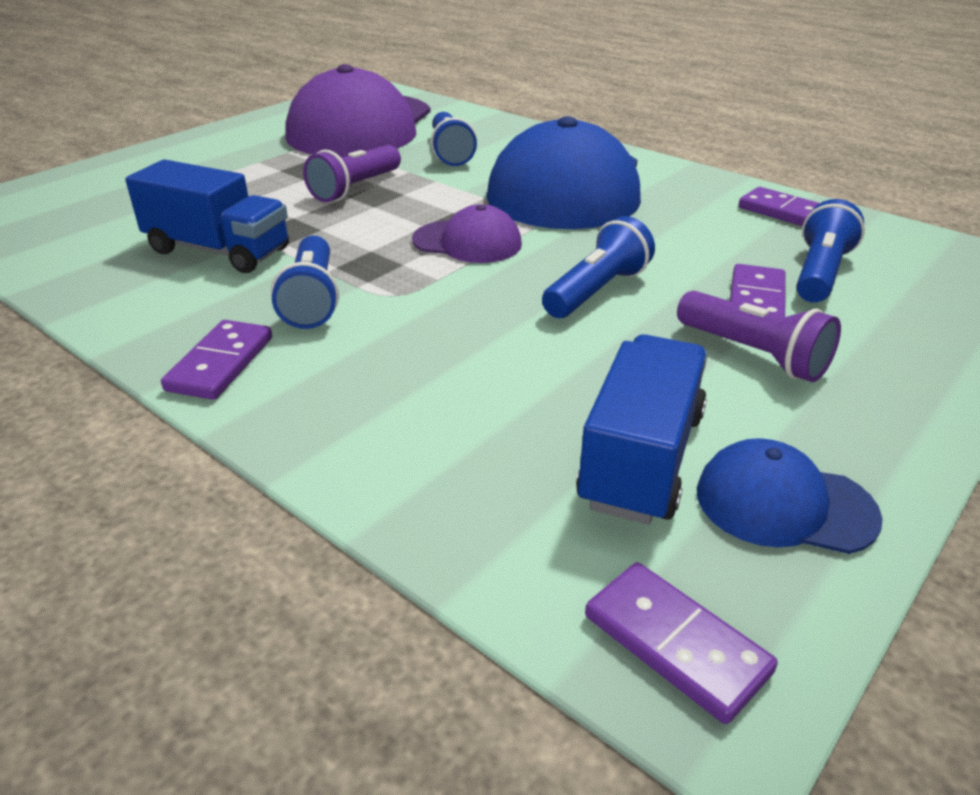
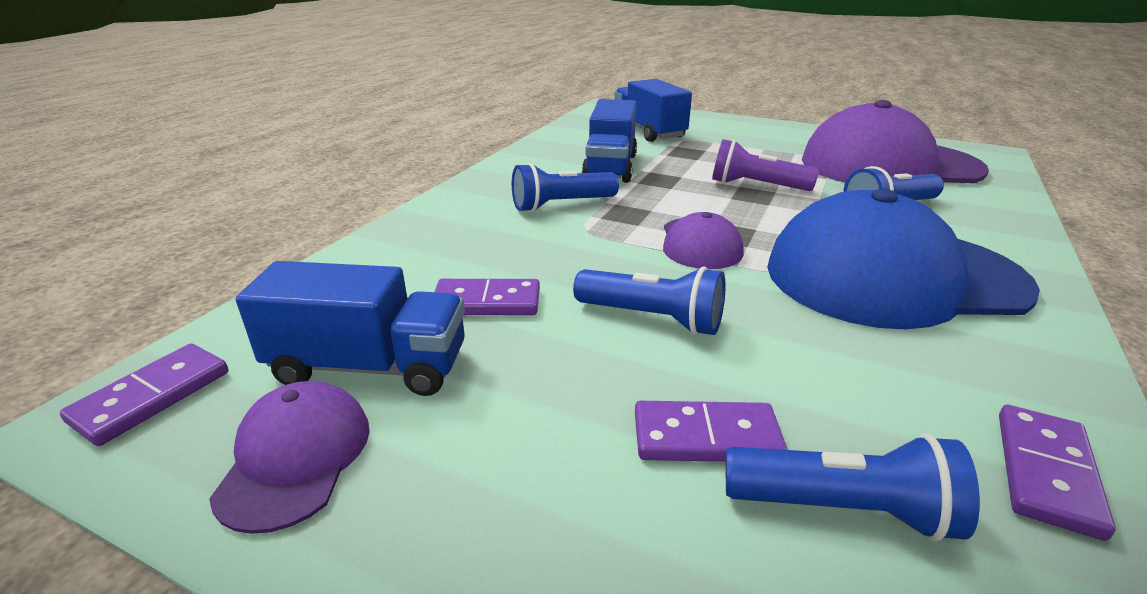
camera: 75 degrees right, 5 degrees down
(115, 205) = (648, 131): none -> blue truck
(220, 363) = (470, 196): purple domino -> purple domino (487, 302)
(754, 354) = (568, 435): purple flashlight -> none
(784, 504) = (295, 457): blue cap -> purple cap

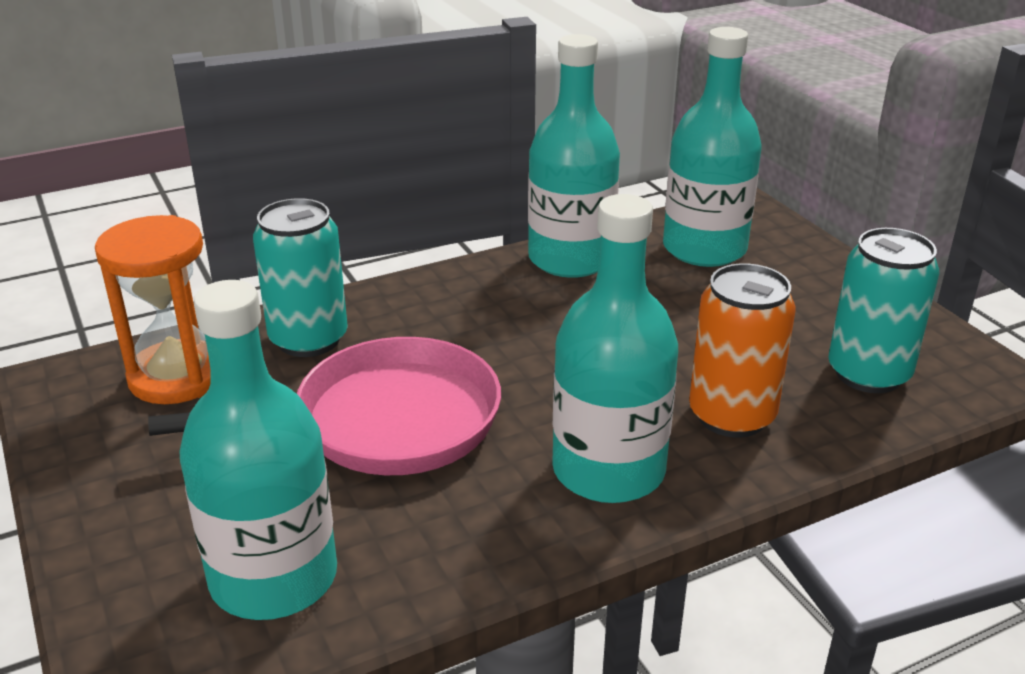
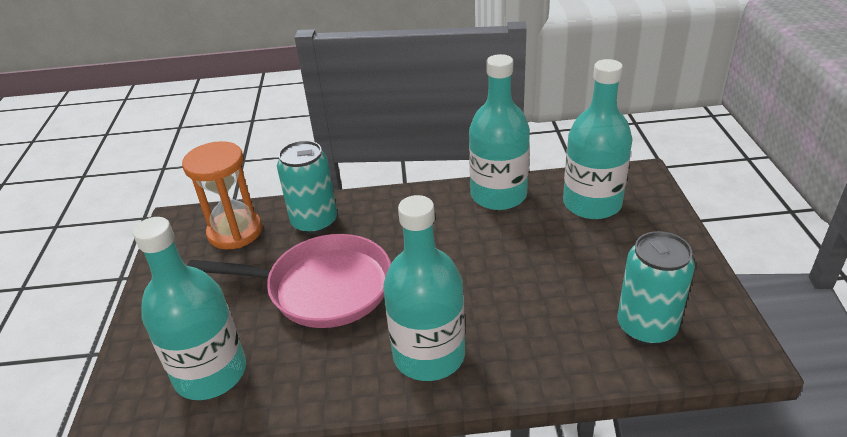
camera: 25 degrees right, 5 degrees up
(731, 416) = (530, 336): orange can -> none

* * *

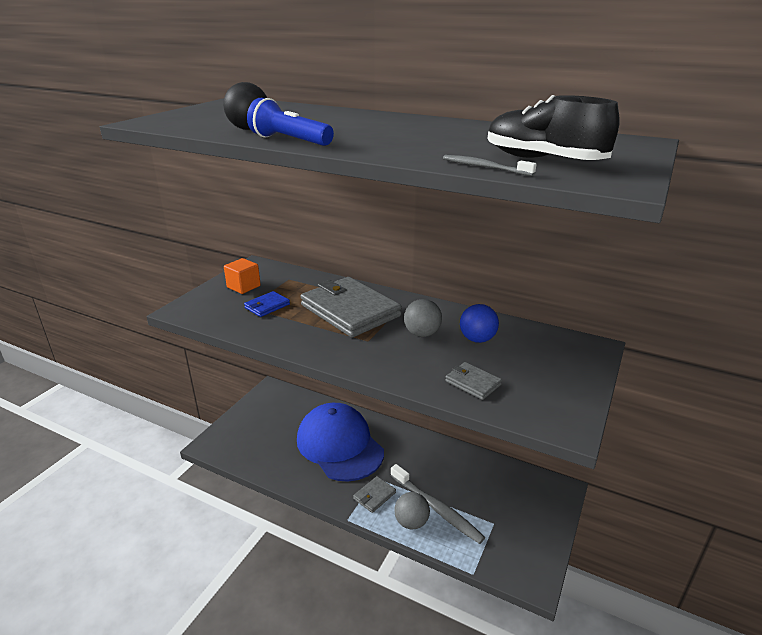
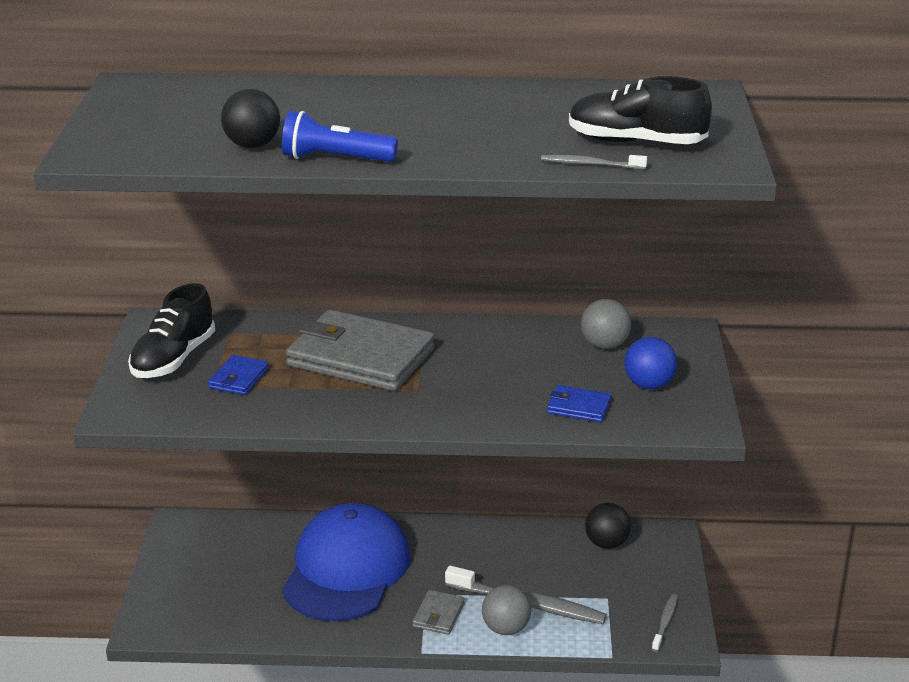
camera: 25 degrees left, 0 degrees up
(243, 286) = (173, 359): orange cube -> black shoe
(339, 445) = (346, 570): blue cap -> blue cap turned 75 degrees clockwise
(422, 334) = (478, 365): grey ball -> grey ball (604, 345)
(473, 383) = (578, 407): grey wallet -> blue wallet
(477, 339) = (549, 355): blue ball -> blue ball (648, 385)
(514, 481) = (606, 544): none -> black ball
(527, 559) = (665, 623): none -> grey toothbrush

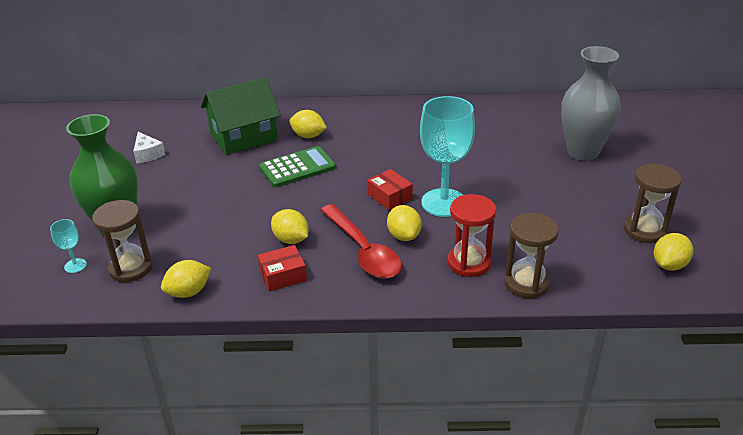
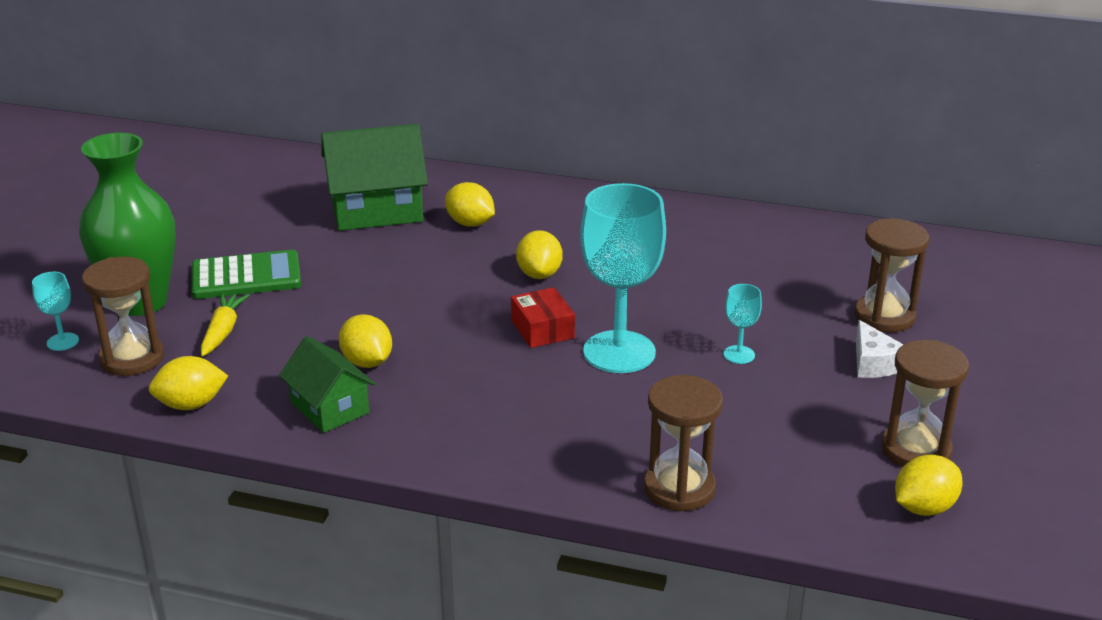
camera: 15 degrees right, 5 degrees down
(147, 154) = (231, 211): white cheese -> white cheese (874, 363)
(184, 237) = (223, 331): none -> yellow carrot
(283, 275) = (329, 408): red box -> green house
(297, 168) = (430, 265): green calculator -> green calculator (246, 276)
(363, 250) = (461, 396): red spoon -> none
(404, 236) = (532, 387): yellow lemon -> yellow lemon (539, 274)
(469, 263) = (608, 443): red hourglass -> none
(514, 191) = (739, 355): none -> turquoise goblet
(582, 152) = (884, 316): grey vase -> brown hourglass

WHAT YOU HAVE TO DO :: Going through the entries above, show each line that contains "purple".

REPLY ::
(220, 363) = (470, 196): purple domino -> purple domino (487, 302)
(754, 354) = (568, 435): purple flashlight -> none
(784, 504) = (295, 457): blue cap -> purple cap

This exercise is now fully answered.